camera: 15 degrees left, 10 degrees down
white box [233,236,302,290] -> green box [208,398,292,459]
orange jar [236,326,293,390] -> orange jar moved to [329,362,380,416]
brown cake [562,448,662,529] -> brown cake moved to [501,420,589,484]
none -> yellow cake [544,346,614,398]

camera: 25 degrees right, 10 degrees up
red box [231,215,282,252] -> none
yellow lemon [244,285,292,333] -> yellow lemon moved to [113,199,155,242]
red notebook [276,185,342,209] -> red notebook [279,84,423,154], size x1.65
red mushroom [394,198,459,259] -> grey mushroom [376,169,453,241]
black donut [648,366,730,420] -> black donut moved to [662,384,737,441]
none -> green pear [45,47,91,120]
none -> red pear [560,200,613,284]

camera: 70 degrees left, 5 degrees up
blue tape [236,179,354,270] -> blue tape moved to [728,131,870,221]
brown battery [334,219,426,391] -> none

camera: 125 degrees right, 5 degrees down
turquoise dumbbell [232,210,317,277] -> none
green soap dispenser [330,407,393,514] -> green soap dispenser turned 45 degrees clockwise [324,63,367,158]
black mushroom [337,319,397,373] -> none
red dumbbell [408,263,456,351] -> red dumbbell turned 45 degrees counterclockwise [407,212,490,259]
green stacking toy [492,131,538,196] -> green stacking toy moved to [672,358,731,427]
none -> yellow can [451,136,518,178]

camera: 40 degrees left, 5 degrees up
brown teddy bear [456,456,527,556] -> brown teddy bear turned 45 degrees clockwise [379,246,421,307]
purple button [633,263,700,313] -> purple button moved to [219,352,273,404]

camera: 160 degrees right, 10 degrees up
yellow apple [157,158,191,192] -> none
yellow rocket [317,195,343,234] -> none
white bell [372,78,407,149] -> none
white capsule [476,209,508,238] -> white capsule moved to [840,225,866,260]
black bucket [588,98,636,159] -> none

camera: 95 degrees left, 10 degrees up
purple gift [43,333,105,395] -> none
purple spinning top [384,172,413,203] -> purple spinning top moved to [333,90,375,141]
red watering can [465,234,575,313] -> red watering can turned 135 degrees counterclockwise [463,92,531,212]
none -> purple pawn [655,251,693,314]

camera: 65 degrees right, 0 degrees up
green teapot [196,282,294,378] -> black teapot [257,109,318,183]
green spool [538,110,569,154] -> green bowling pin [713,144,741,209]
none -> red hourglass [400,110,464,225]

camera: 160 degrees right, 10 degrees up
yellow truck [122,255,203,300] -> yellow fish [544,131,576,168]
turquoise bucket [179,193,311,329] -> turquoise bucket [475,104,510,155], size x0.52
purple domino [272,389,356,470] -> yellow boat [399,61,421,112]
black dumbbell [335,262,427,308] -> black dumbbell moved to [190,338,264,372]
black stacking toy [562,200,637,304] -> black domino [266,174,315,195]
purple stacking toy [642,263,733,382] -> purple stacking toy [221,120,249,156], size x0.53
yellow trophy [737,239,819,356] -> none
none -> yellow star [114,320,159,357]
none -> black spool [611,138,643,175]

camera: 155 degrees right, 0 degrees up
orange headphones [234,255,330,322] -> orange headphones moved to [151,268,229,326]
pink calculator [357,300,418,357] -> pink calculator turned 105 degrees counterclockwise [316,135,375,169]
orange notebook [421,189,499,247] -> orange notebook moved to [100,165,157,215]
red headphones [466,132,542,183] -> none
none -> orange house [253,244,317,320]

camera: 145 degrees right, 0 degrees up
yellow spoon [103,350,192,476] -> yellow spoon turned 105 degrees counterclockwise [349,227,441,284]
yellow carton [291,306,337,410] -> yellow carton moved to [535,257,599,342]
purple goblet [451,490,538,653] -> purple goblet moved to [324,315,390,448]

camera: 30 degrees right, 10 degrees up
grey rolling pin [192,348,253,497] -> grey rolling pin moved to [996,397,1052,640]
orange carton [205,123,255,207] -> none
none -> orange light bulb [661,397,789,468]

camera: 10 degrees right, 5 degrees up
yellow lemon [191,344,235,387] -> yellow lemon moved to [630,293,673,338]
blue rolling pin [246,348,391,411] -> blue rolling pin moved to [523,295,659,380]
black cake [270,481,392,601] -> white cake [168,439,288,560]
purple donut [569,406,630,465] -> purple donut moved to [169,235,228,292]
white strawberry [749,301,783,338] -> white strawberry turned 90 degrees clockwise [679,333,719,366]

━━━

Work item – Exactness is what counts here: write out every record again.

Result –
camera: 15 degrees left, 10 degrees down
white box [233,236,302,290] -> green box [208,398,292,459]
orange jar [236,326,293,390] -> orange jar moved to [329,362,380,416]
brown cake [562,448,662,529] -> brown cake moved to [501,420,589,484]
none -> yellow cake [544,346,614,398]

camera: 25 degrees right, 10 degrees up
red box [231,215,282,252] -> none
yellow lemon [244,285,292,333] -> yellow lemon moved to [113,199,155,242]
red notebook [276,185,342,209] -> red notebook [279,84,423,154], size x1.65
red mushroom [394,198,459,259] -> grey mushroom [376,169,453,241]
black donut [648,366,730,420] -> black donut moved to [662,384,737,441]
none -> green pear [45,47,91,120]
none -> red pear [560,200,613,284]

camera: 70 degrees left, 5 degrees up
blue tape [236,179,354,270] -> blue tape moved to [728,131,870,221]
brown battery [334,219,426,391] -> none

camera: 125 degrees right, 5 degrees down
turquoise dumbbell [232,210,317,277] -> none
green soap dispenser [330,407,393,514] -> green soap dispenser turned 45 degrees clockwise [324,63,367,158]
black mushroom [337,319,397,373] -> none
red dumbbell [408,263,456,351] -> red dumbbell turned 45 degrees counterclockwise [407,212,490,259]
green stacking toy [492,131,538,196] -> green stacking toy moved to [672,358,731,427]
none -> yellow can [451,136,518,178]

camera: 40 degrees left, 5 degrees up
brown teddy bear [456,456,527,556] -> brown teddy bear turned 45 degrees clockwise [379,246,421,307]
purple button [633,263,700,313] -> purple button moved to [219,352,273,404]

camera: 160 degrees right, 10 degrees up
yellow apple [157,158,191,192] -> none
yellow rocket [317,195,343,234] -> none
white bell [372,78,407,149] -> none
white capsule [476,209,508,238] -> white capsule moved to [840,225,866,260]
black bucket [588,98,636,159] -> none

camera: 95 degrees left, 10 degrees up
purple gift [43,333,105,395] -> none
purple spinning top [384,172,413,203] -> purple spinning top moved to [333,90,375,141]
red watering can [465,234,575,313] -> red watering can turned 135 degrees counterclockwise [463,92,531,212]
none -> purple pawn [655,251,693,314]

camera: 65 degrees right, 0 degrees up
green teapot [196,282,294,378] -> black teapot [257,109,318,183]
green spool [538,110,569,154] -> green bowling pin [713,144,741,209]
none -> red hourglass [400,110,464,225]

camera: 160 degrees right, 10 degrees up
yellow truck [122,255,203,300] -> yellow fish [544,131,576,168]
turquoise bucket [179,193,311,329] -> turquoise bucket [475,104,510,155], size x0.52
purple domino [272,389,356,470] -> yellow boat [399,61,421,112]
black dumbbell [335,262,427,308] -> black dumbbell moved to [190,338,264,372]
black stacking toy [562,200,637,304] -> black domino [266,174,315,195]
purple stacking toy [642,263,733,382] -> purple stacking toy [221,120,249,156], size x0.53
yellow trophy [737,239,819,356] -> none
none -> yellow star [114,320,159,357]
none -> black spool [611,138,643,175]

camera: 155 degrees right, 0 degrees up
orange headphones [234,255,330,322] -> orange headphones moved to [151,268,229,326]
pink calculator [357,300,418,357] -> pink calculator turned 105 degrees counterclockwise [316,135,375,169]
orange notebook [421,189,499,247] -> orange notebook moved to [100,165,157,215]
red headphones [466,132,542,183] -> none
none -> orange house [253,244,317,320]

camera: 145 degrees right, 0 degrees up
yellow spoon [103,350,192,476] -> yellow spoon turned 105 degrees counterclockwise [349,227,441,284]
yellow carton [291,306,337,410] -> yellow carton moved to [535,257,599,342]
purple goblet [451,490,538,653] -> purple goblet moved to [324,315,390,448]

camera: 30 degrees right, 10 degrees up
grey rolling pin [192,348,253,497] -> grey rolling pin moved to [996,397,1052,640]
orange carton [205,123,255,207] -> none
none -> orange light bulb [661,397,789,468]

camera: 10 degrees right, 5 degrees up
yellow lemon [191,344,235,387] -> yellow lemon moved to [630,293,673,338]
blue rolling pin [246,348,391,411] -> blue rolling pin moved to [523,295,659,380]
black cake [270,481,392,601] -> white cake [168,439,288,560]
purple donut [569,406,630,465] -> purple donut moved to [169,235,228,292]
white strawberry [749,301,783,338] -> white strawberry turned 90 degrees clockwise [679,333,719,366]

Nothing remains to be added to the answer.